Word for word, restate the entries below and exclude every image.

(Beginning of RECORDS PROVIDED)

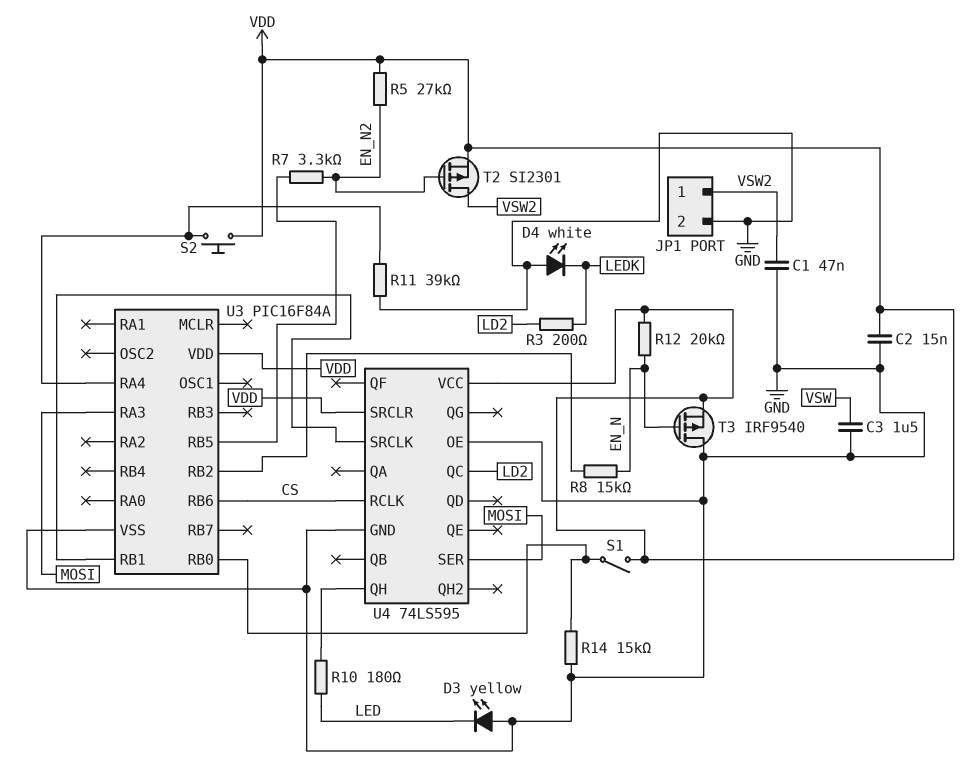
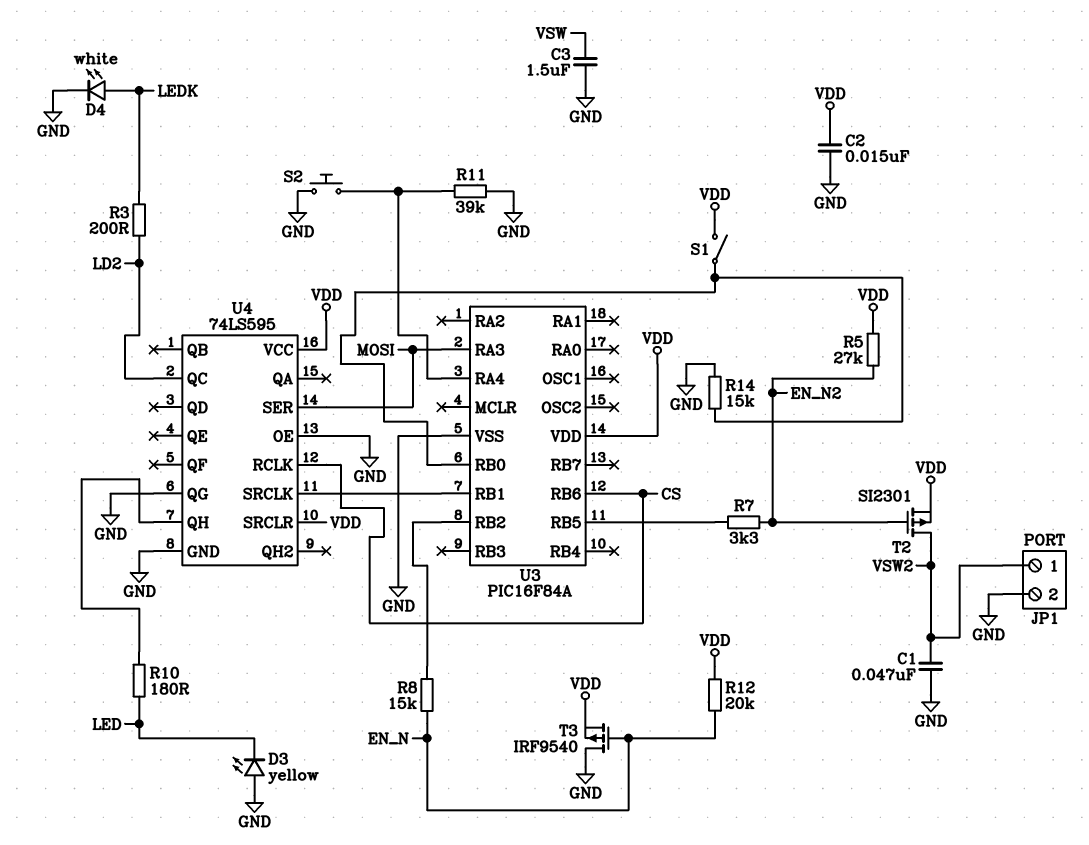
D4: LED white (A GND, K LEDK) -> LED white (A LEDK, K GND)
S2: button (U3/RA4, VDD) -> button (GND, U3/RA4)
U4 pin QG: none -> GND

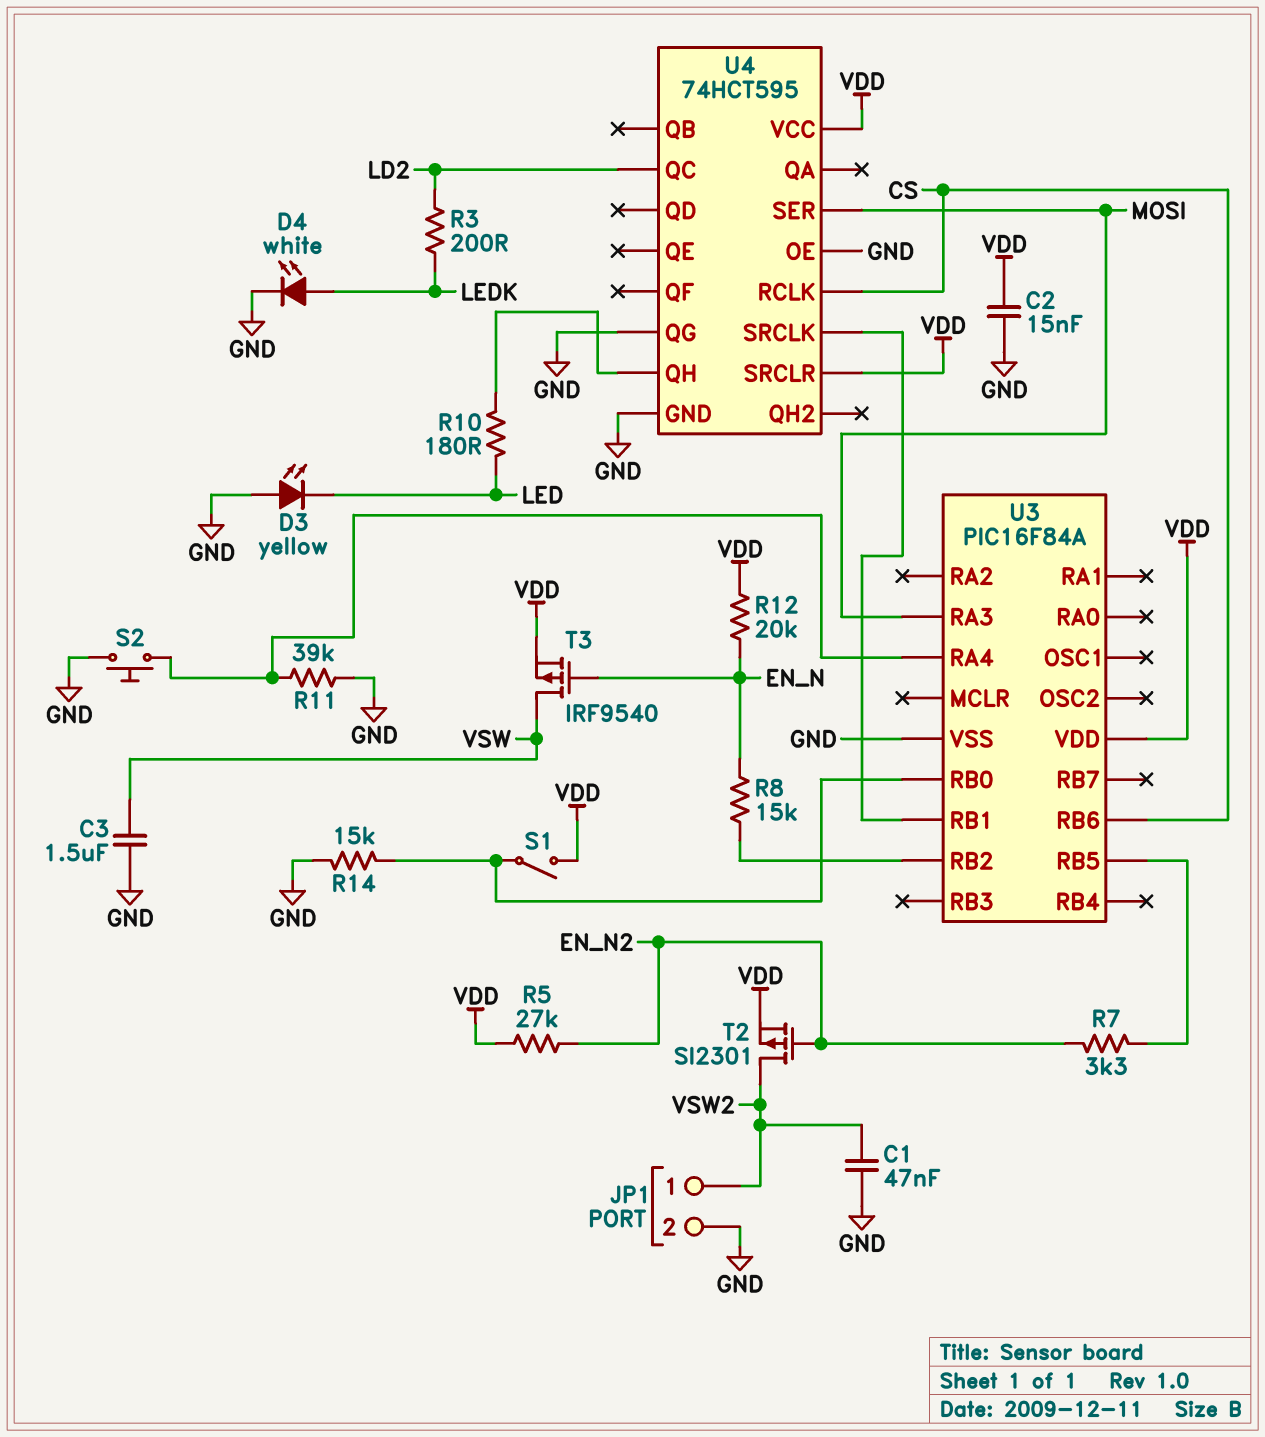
T3: PMOS IRF9540 (G EN_N, D GND, S VDD) -> PMOS IRF9540 (G EN_N, D VSW, S VDD)
U4: 74LS595 -> 74HCT595

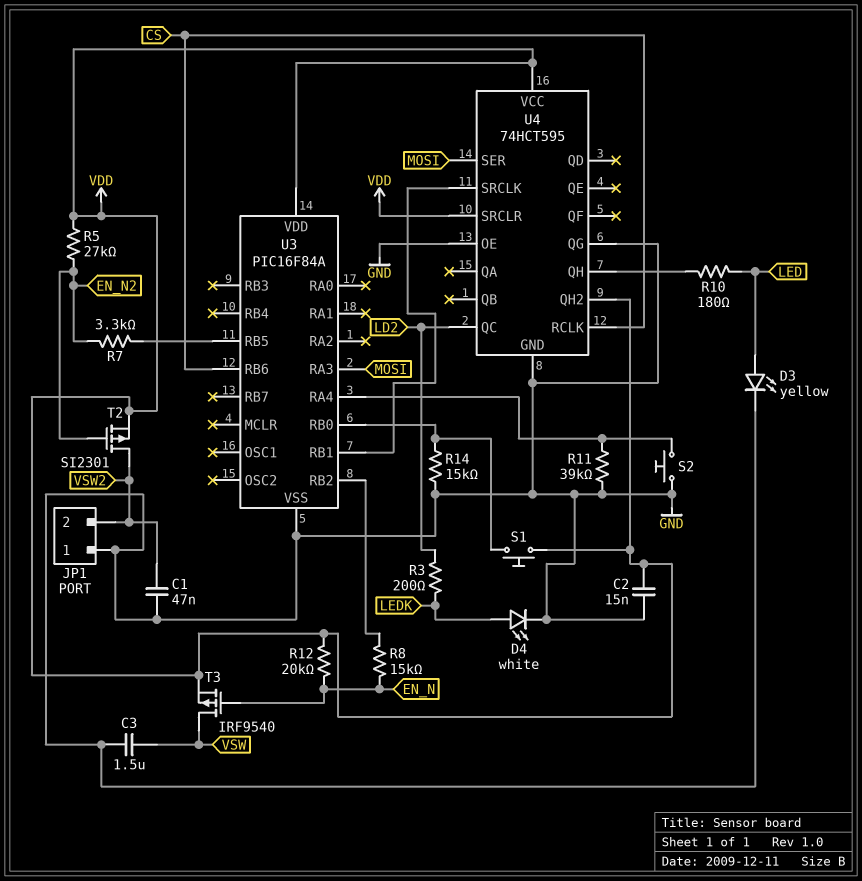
D3: LED yellow (A GND, K LED) -> LED yellow (A LED, K GND)
JP1 pin 1: VSW2 -> GND
JP1 pin 2: GND -> VSW2
S1: switch (U3/RB0, VDD) -> button (U3/RB0, VDD)
U4 pin QH2: none -> VDD

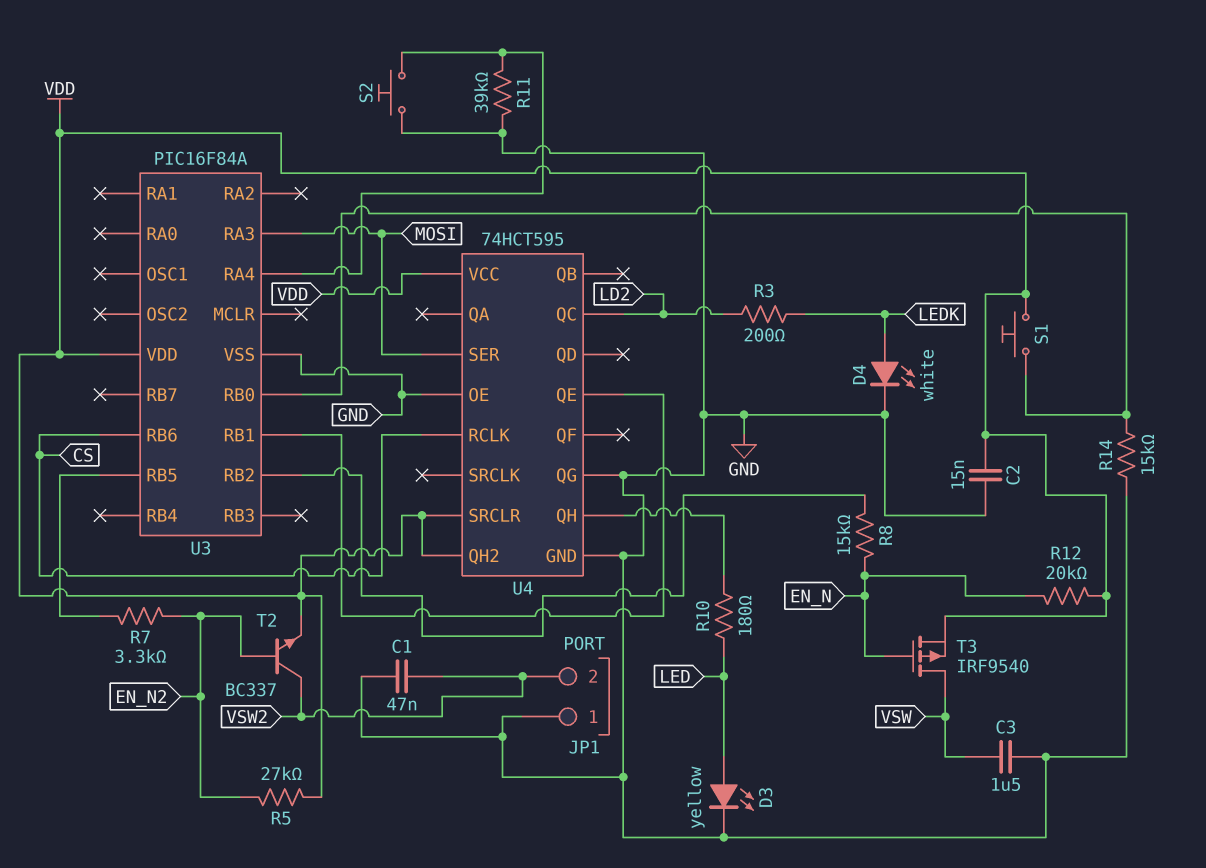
T2: PMOS SI2301 (G EN_N2, D VSW2, S VDD) -> NPN BC337 (B EN_N2, C VSW2, E VDD)
U4 pin QE: none -> U3/RB1
U4 pin SRCLK: U3/RB1 -> none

(End of RECORDS PROVIDED)

■ EXERCISE RESPONSE:
D4: LED white (A GND, K LEDK) -> LED white (A LEDK, K GND)
S2: button (U3/RA4, VDD) -> button (GND, U3/RA4)
U4 pin QG: none -> GND

T3: PMOS IRF9540 (G EN_N, D GND, S VDD) -> PMOS IRF9540 (G EN_N, D VSW, S VDD)
U4: 74LS595 -> 74HCT595

D3: LED yellow (A GND, K LED) -> LED yellow (A LED, K GND)
JP1 pin 1: VSW2 -> GND
JP1 pin 2: GND -> VSW2
S1: switch (U3/RB0, VDD) -> button (U3/RB0, VDD)
U4 pin QH2: none -> VDD

T2: PMOS SI2301 (G EN_N2, D VSW2, S VDD) -> NPN BC337 (B EN_N2, C VSW2, E VDD)
U4 pin QE: none -> U3/RB1
U4 pin SRCLK: U3/RB1 -> none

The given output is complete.